▶

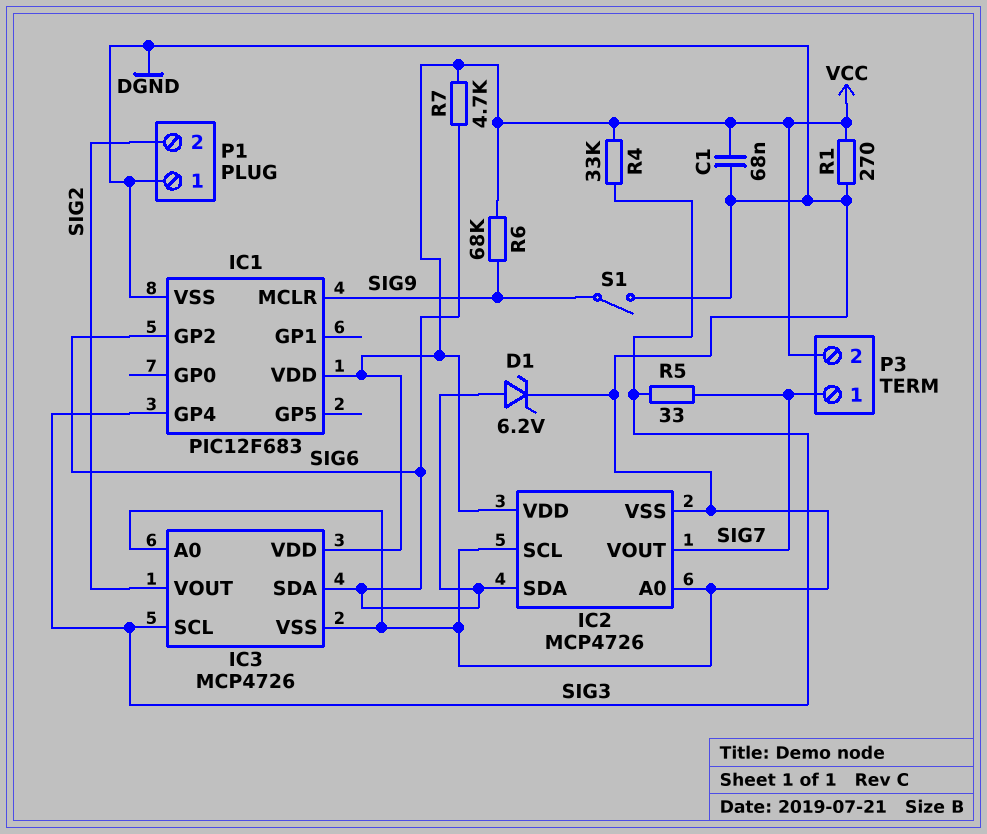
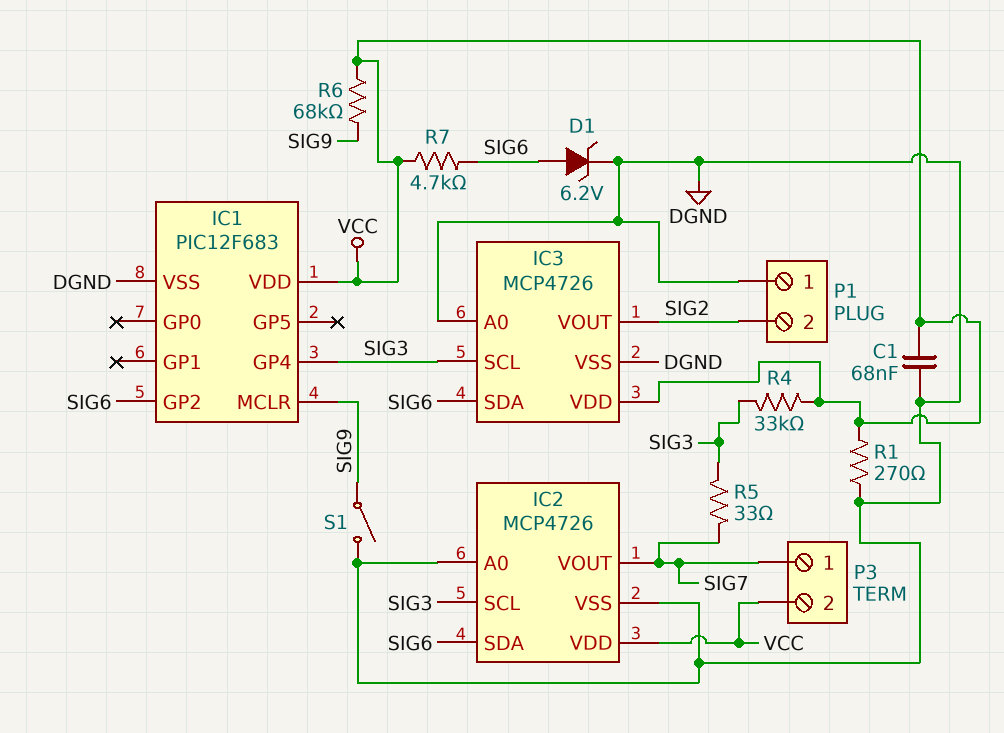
IC2 pin SCL: DGND -> SIG3

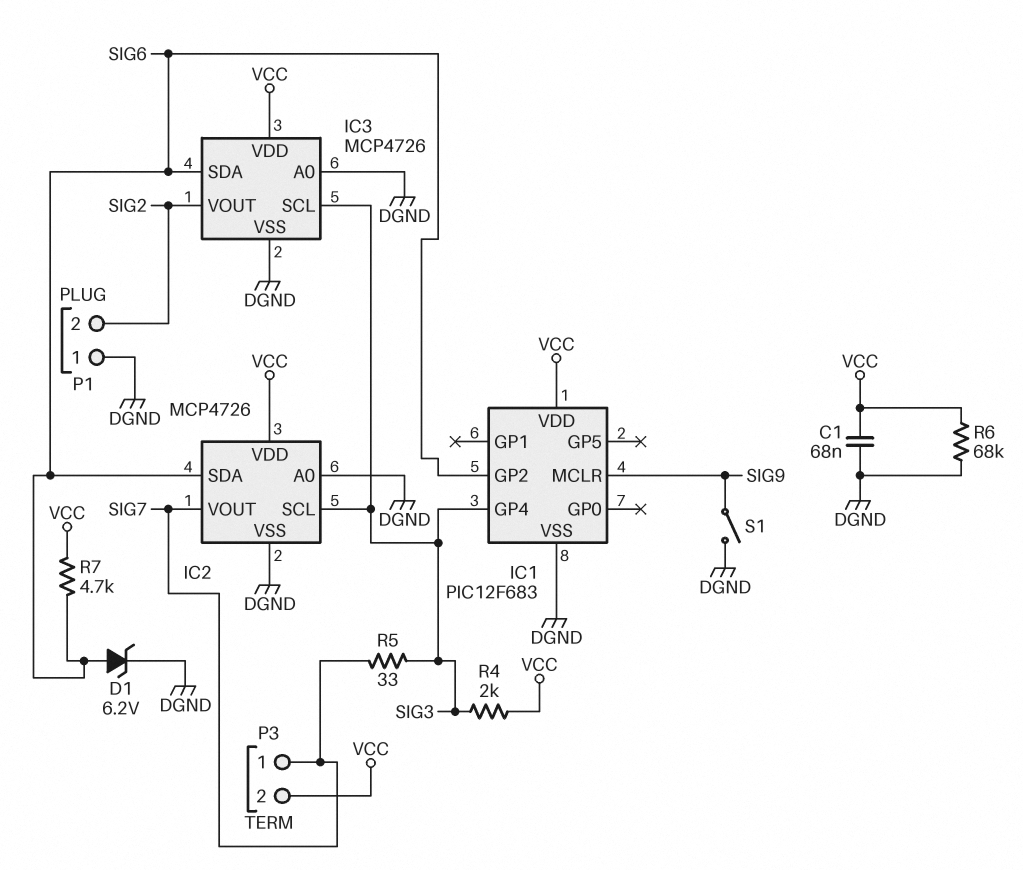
R1: 270 (DGND, VCC) -> none
R4: 33k (SIG3, VCC) -> 2k (SIG3, VCC)
R6: 68k (SIG9, VCC) -> 68k (DGND, VCC)

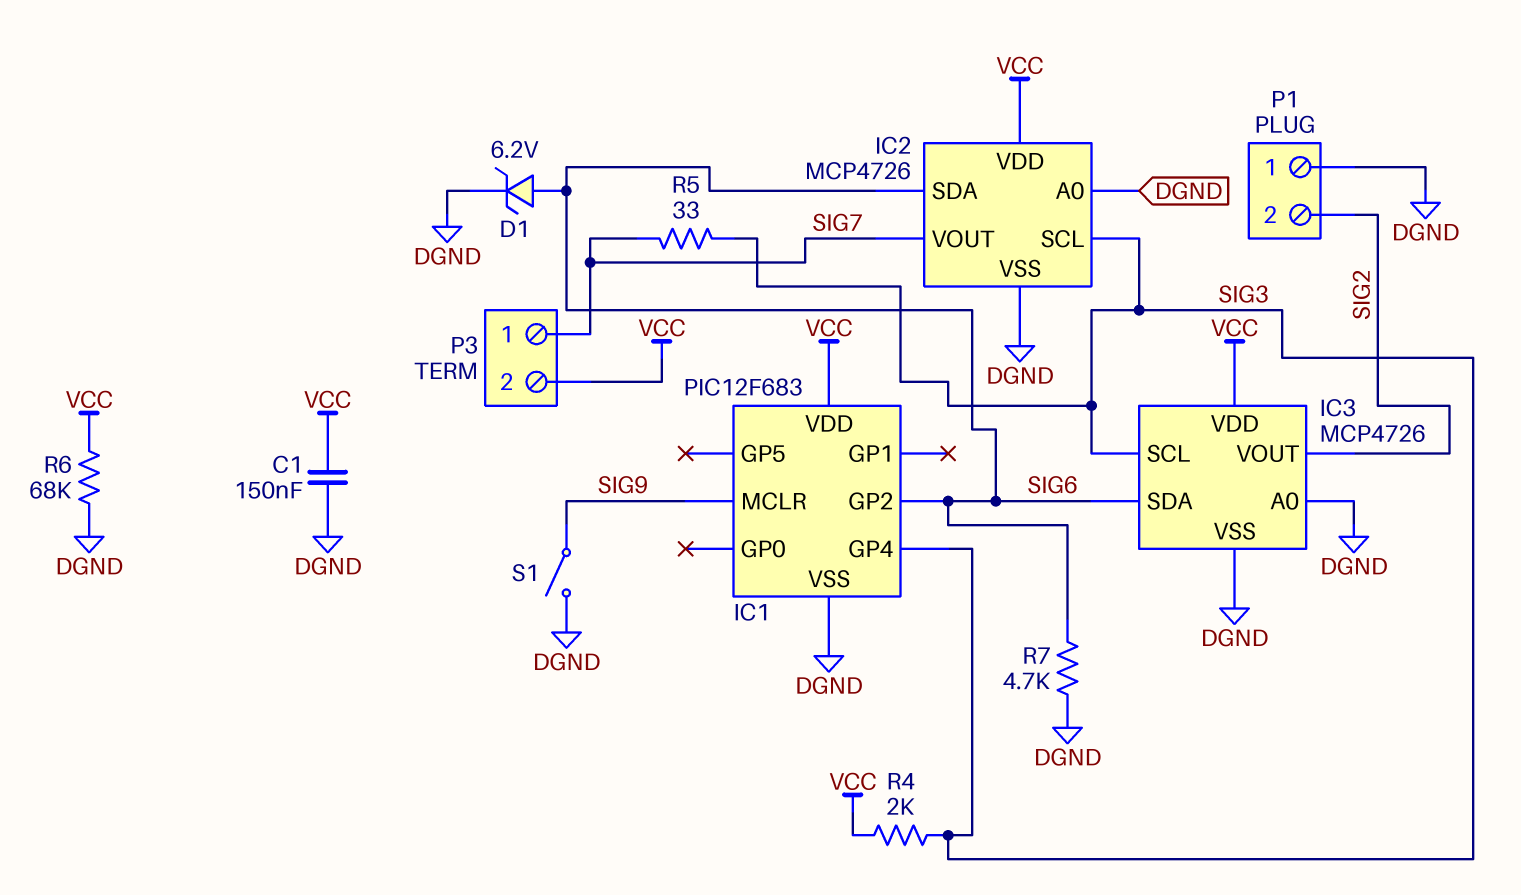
C1: 68nF (DGND, VCC) -> 150nF (DGND, VCC)
R7: 4.7k (SIG6, VCC) -> 4.7k (DGND, SIG6)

◀

**TRY IT:** Print exactly and only the lines that start at the line with "C1: 68nF (DGND, VCC) -> 150nF (DGND, VCC)" and run through the end of the listing above.

**WRITTEN ANSWER:**
C1: 68nF (DGND, VCC) -> 150nF (DGND, VCC)
R7: 4.7k (SIG6, VCC) -> 4.7k (DGND, SIG6)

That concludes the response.